* [EXERCISE INPUTS]
- - -

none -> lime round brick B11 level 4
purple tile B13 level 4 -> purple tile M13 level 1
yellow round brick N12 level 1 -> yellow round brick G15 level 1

- - -

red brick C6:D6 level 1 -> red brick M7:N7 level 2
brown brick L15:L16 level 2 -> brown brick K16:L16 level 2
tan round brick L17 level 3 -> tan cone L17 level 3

- - -

Set down, exactly as they appear above, all lines from the one that has "none -> lime round brick B11 level 4" down to the one that has "yellow round brick N12", including those two and no others.

* [RESPONSE AREA]
none -> lime round brick B11 level 4
purple tile B13 level 4 -> purple tile M13 level 1
yellow round brick N12 level 1 -> yellow round brick G15 level 1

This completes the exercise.